### Exercise prompt
Retype the following data exactly, but leave its pictures out.

Integer vertex lists:
▽
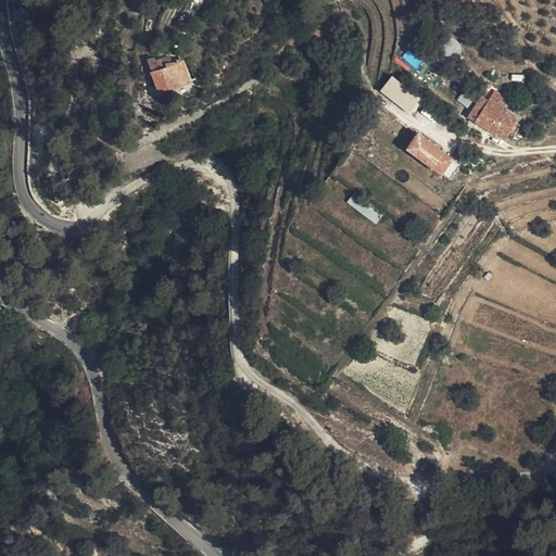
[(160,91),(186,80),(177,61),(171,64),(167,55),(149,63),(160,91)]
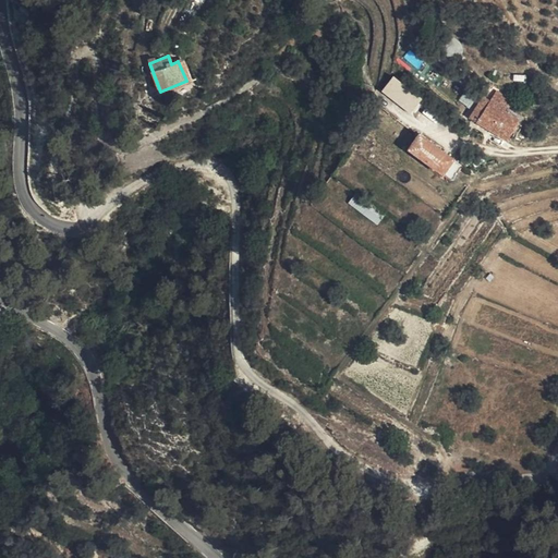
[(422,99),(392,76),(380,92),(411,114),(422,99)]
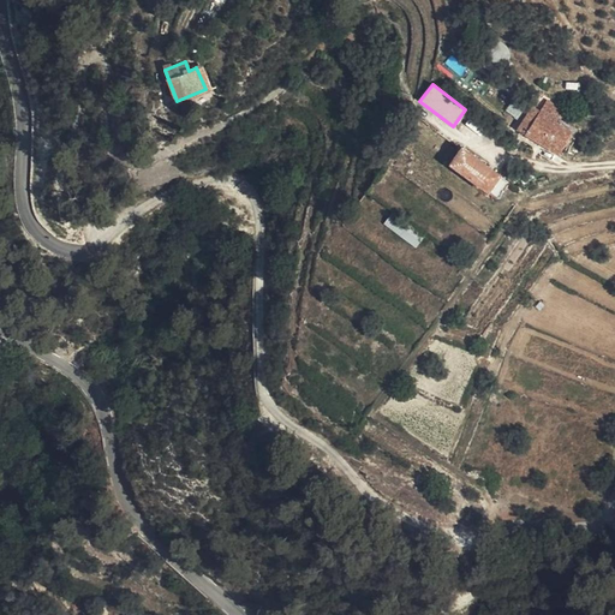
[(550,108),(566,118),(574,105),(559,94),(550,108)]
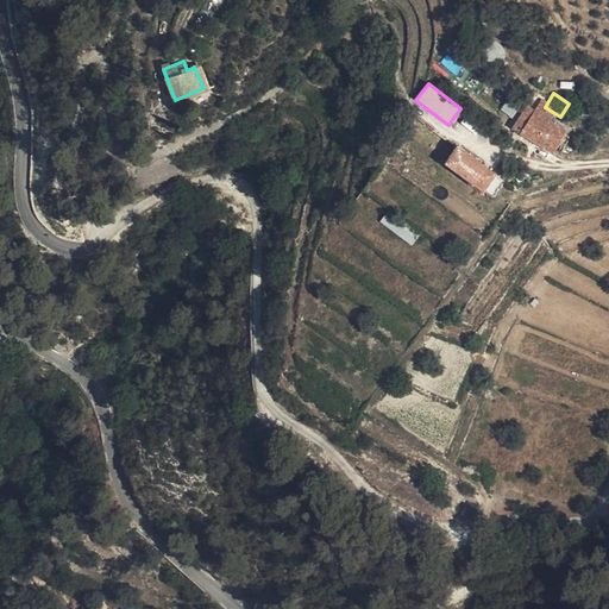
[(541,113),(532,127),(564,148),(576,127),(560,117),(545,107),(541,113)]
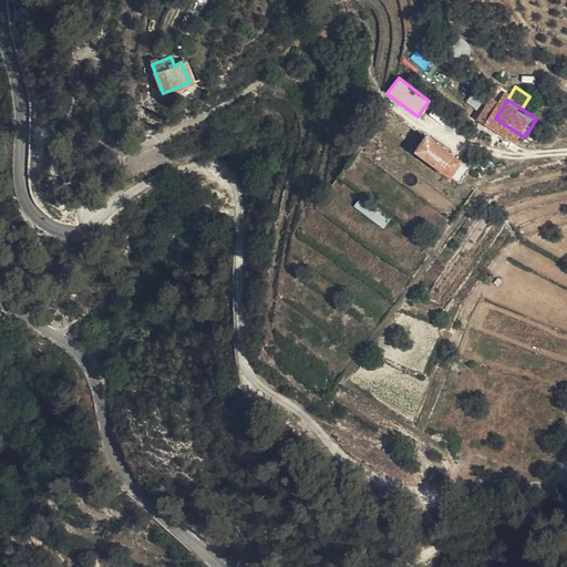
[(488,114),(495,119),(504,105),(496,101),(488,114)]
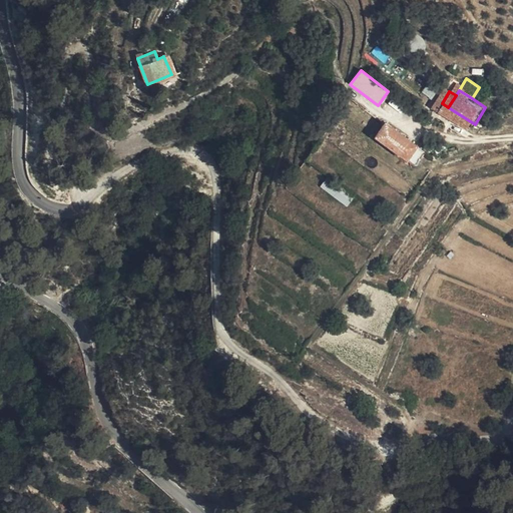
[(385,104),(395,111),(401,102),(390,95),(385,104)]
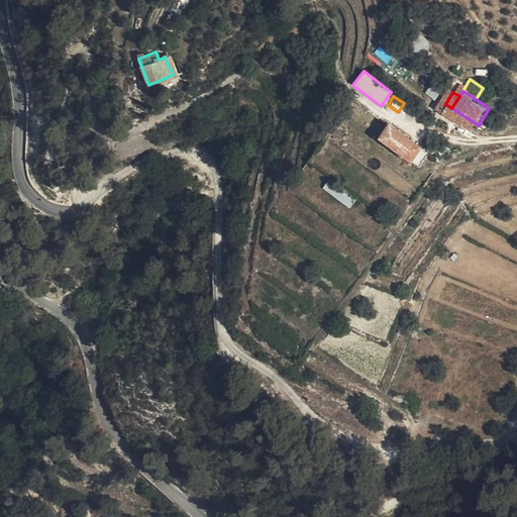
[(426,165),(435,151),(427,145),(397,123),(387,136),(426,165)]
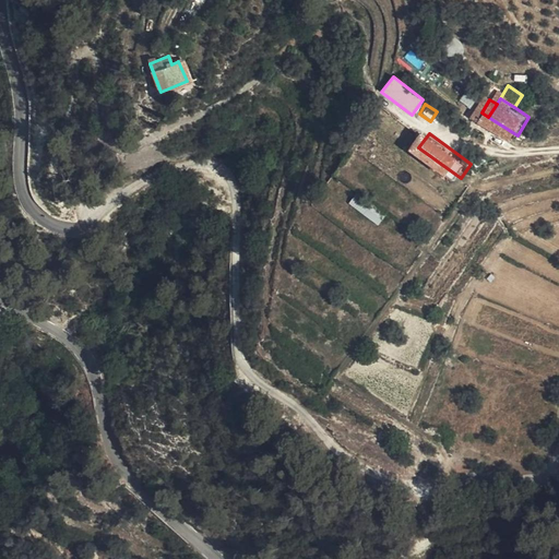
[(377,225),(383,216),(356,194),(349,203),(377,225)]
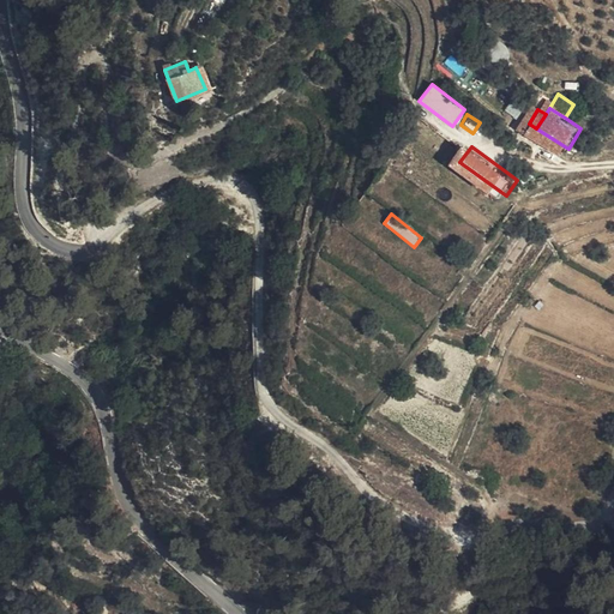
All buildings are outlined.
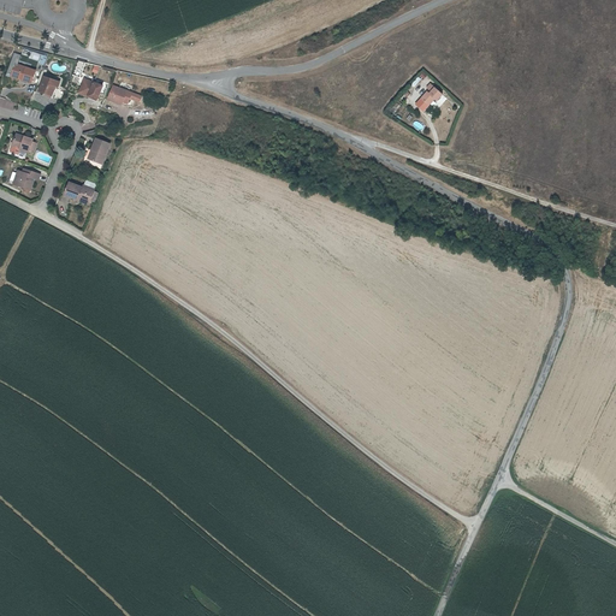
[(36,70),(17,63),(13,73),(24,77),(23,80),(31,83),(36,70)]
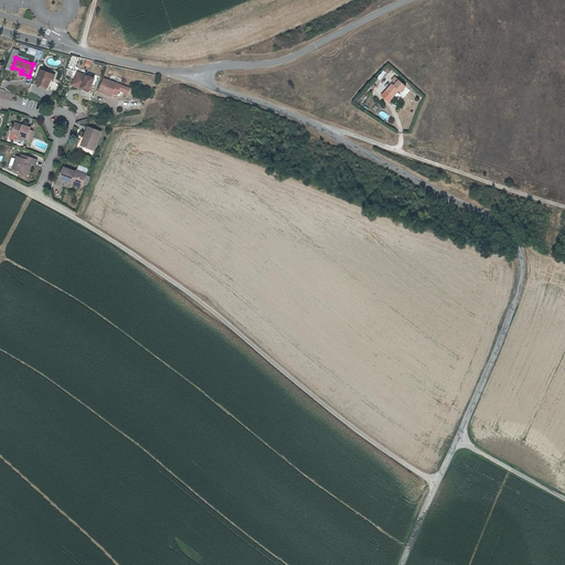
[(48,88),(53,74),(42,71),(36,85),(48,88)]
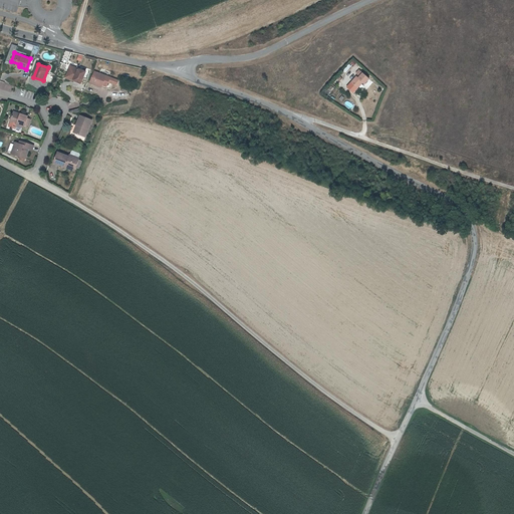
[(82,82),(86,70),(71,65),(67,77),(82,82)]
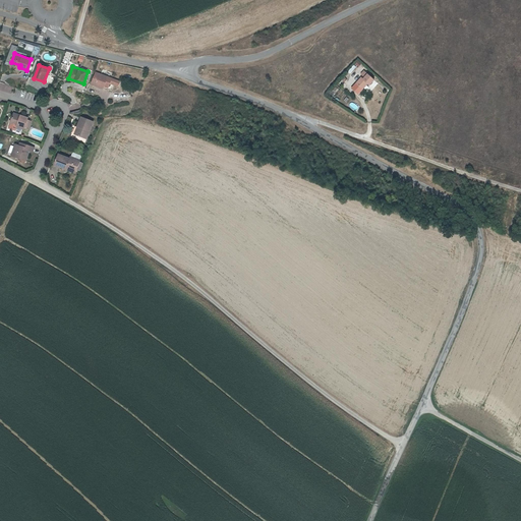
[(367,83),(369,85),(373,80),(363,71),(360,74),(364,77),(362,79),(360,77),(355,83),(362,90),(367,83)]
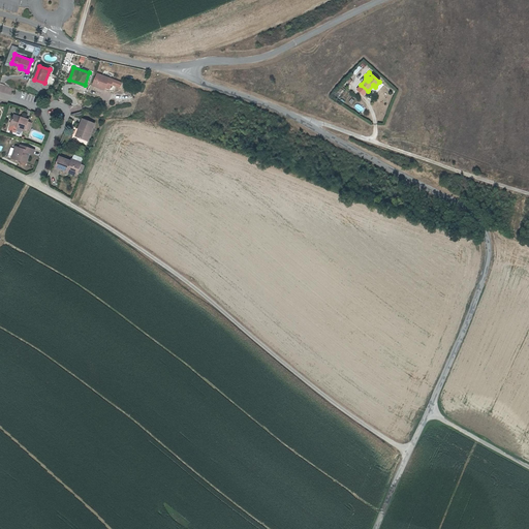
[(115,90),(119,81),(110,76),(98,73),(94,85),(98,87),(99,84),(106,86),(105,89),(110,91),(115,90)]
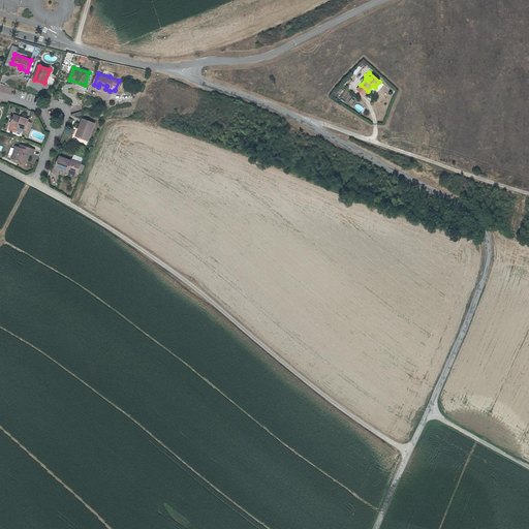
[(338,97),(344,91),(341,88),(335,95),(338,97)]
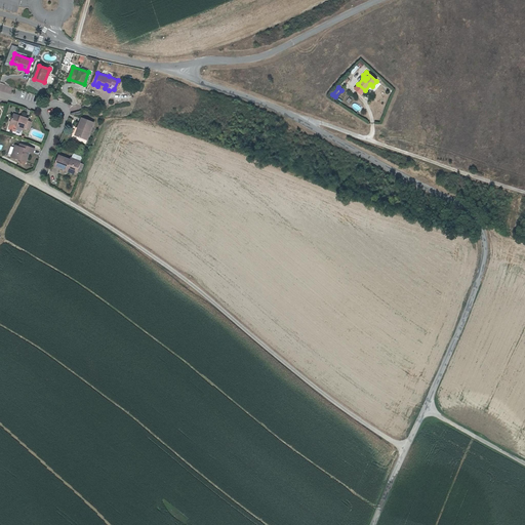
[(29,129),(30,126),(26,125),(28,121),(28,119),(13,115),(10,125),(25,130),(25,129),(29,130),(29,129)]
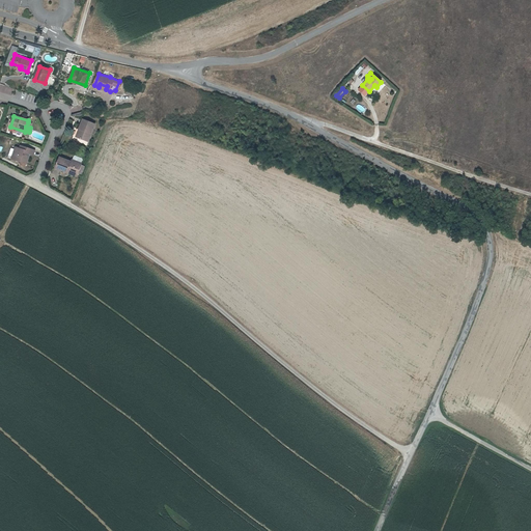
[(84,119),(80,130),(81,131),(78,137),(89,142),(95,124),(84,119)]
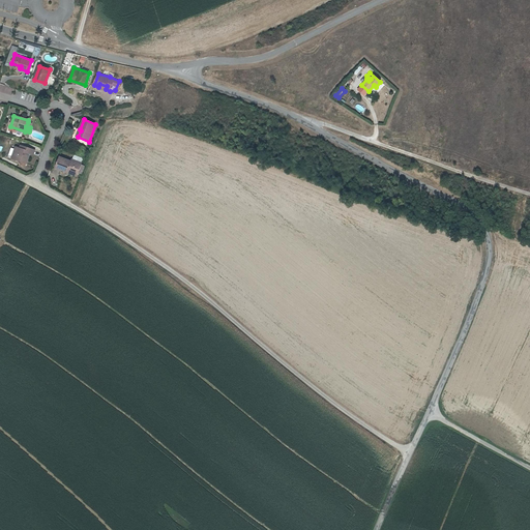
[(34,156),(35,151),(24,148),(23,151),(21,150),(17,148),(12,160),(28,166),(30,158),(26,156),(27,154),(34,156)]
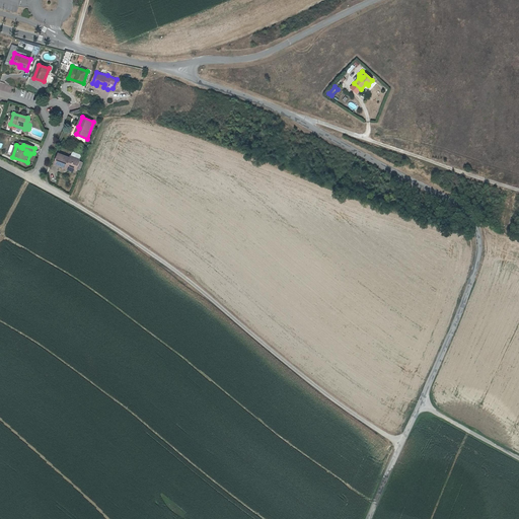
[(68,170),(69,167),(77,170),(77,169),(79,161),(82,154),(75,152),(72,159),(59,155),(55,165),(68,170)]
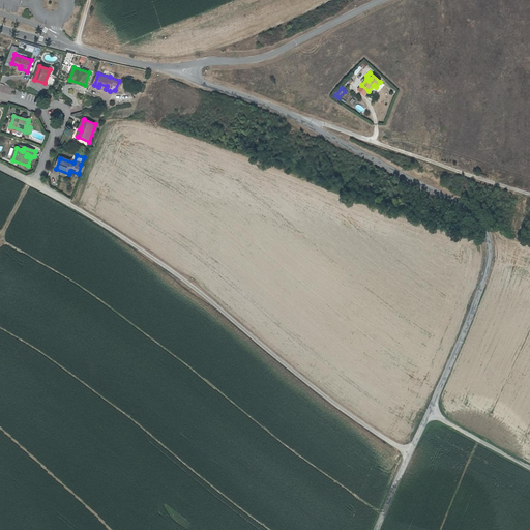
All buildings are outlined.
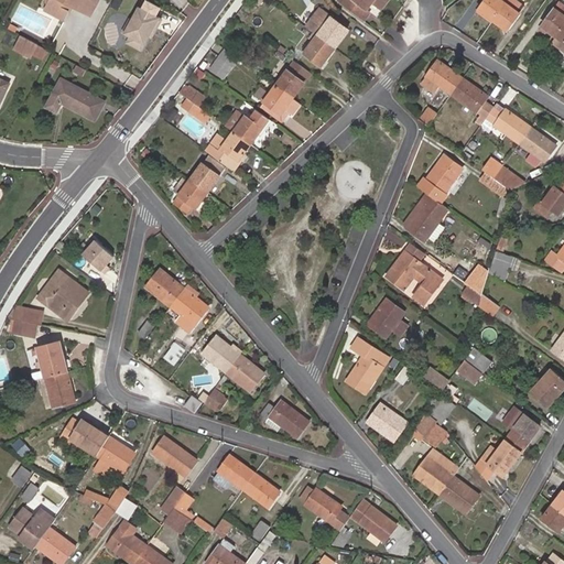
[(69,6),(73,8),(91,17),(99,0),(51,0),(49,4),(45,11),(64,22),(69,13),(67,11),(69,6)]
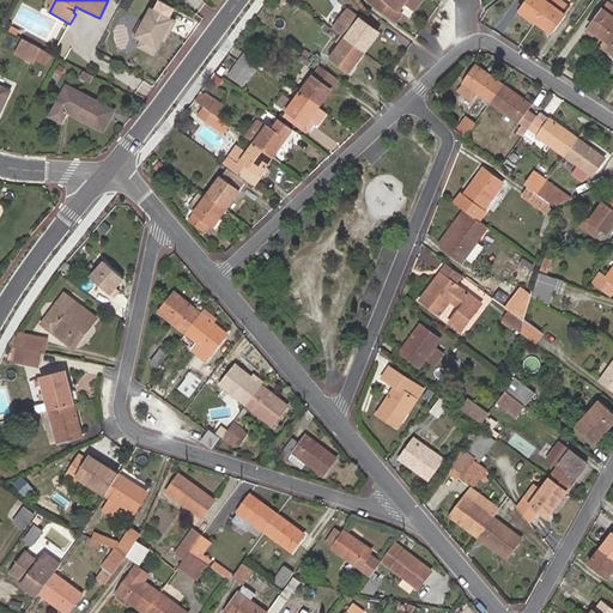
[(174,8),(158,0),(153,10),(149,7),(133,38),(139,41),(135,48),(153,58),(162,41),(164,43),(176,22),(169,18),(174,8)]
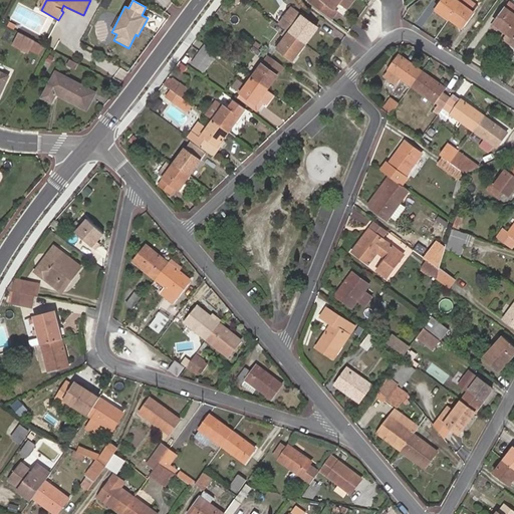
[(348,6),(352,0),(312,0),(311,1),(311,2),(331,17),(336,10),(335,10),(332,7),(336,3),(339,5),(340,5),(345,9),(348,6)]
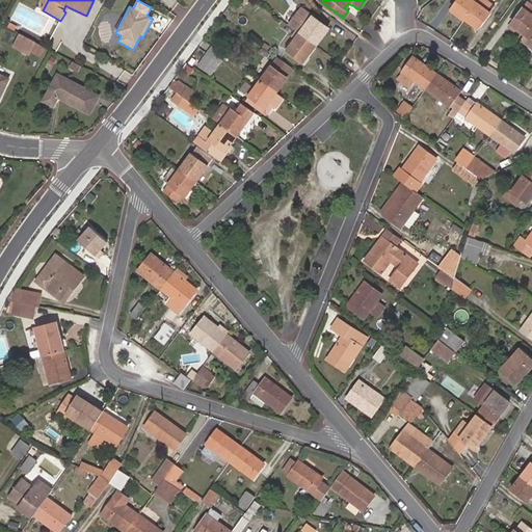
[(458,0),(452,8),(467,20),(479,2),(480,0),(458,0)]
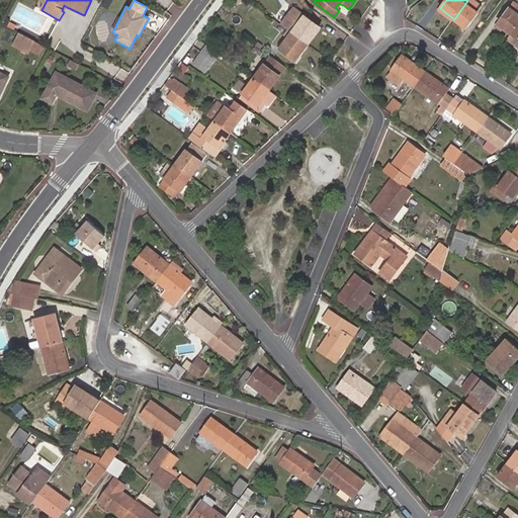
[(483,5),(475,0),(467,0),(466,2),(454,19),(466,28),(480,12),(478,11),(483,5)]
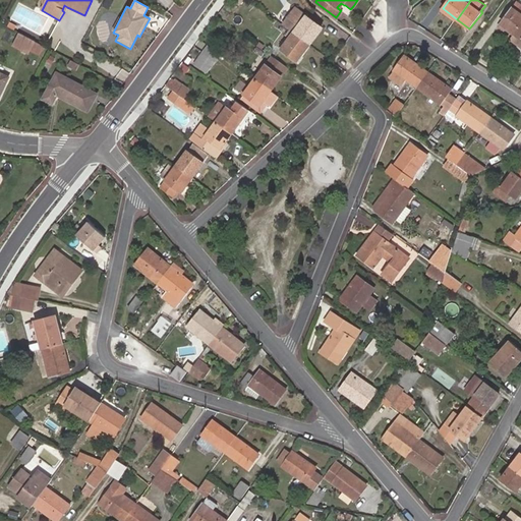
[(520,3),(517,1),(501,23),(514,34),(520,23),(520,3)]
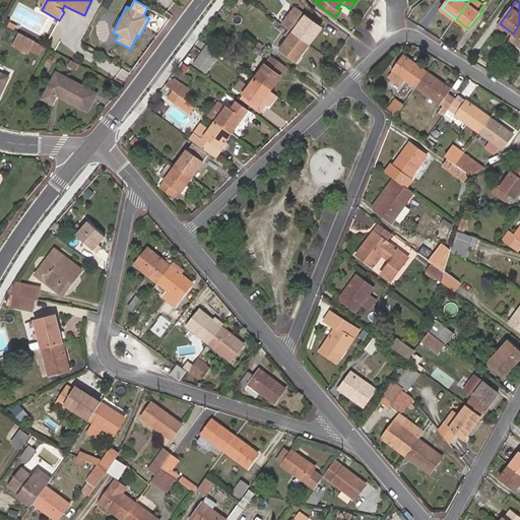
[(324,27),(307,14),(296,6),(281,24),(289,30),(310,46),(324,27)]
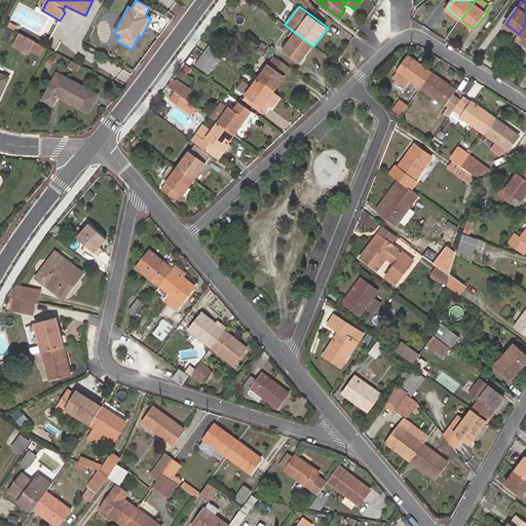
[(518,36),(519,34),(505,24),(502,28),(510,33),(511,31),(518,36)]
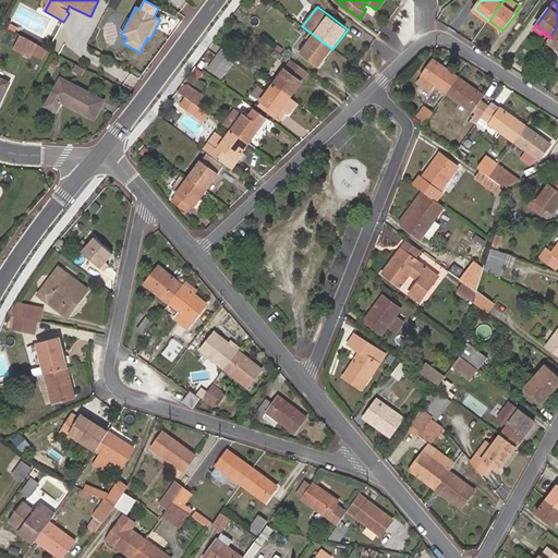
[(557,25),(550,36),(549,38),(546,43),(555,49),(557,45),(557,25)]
△
### Answer for this exercise
[(160,91),(186,80),(177,61),(171,64),(167,55),(149,63),(160,91)]
[(422,99),(392,76),(380,92),(411,114),(422,99)]
[(550,108),(566,118),(574,105),(559,94),(550,108)]
[(541,113),(532,127),(564,148),(576,127),(560,117),(545,107),(541,113)]
[(488,114),(495,119),(504,105),(496,101),(488,114)]
[(385,104),(395,111),(401,102),(390,95),(385,104)]
[(426,165),(435,151),(427,145),(397,123),(387,136),(426,165)]
[(377,225),(383,216),(356,194),(349,203),(377,225)]
All buildings are outlined.
[(36,70),(17,63),(13,73),(24,77),(23,80),(31,83),(36,70)]
[(48,88),(53,74),(42,71),(36,85),(48,88)]
[(82,82),(86,70),(71,65),(67,77),(82,82)]
[(367,83),(369,85),(373,80),(363,71),(360,74),(364,77),(362,79),(360,77),(355,83),(362,90),(367,83)]
[(115,90),(119,81),(110,76),(98,73),(94,85),(98,87),(99,84),(106,86),(105,89),(110,91),(115,90)]
[(338,97),(344,91),(341,88),(335,95),(338,97)]
[(29,129),(30,126),(26,125),(28,121),(28,119),(13,115),(10,125),(25,130),(25,129),(29,130),(29,129)]
[(84,119),(80,130),(81,131),(78,137),(89,142),(95,124),(84,119)]
[(34,156),(35,151),(24,148),(23,151),(21,150),(17,148),(12,160),(28,166),(30,158),(26,156),(27,154),(34,156)]
[(68,170),(69,167),(77,170),(77,169),(79,161),(82,154),(75,152),(72,159),(59,155),(55,165),(68,170)]
All buildings are outlined.
[(69,6),(73,8),(91,17),(99,0),(51,0),(49,4),(45,11),(64,22),(69,13),(67,11),(69,6)]
[(174,8),(158,0),(153,10),(149,7),(133,38),(139,41),(135,48),(153,58),(162,41),(164,43),(176,22),(169,18),(174,8)]
[(348,6),(352,0),(312,0),(311,1),(311,2),(331,17),(336,10),(335,10),(332,7),(336,3),(339,5),(340,5),(345,9),(348,6)]
[(458,0),(452,8),(467,20),(479,2),(480,0),(458,0)]
[(483,5),(475,0),(467,0),(466,2),(454,19),(466,28),(480,12),(478,11),(483,5)]
[(520,3),(517,1),(501,23),(514,34),(520,23),(520,3)]
[(324,27),(307,14),(296,6),(281,24),(289,30),(310,46),(324,27)]
[(518,36),(519,34),(505,24),(502,28),(510,33),(511,31),(518,36)]
[(557,25),(550,36),(549,38),(546,43),(555,49),(557,45),(557,25)]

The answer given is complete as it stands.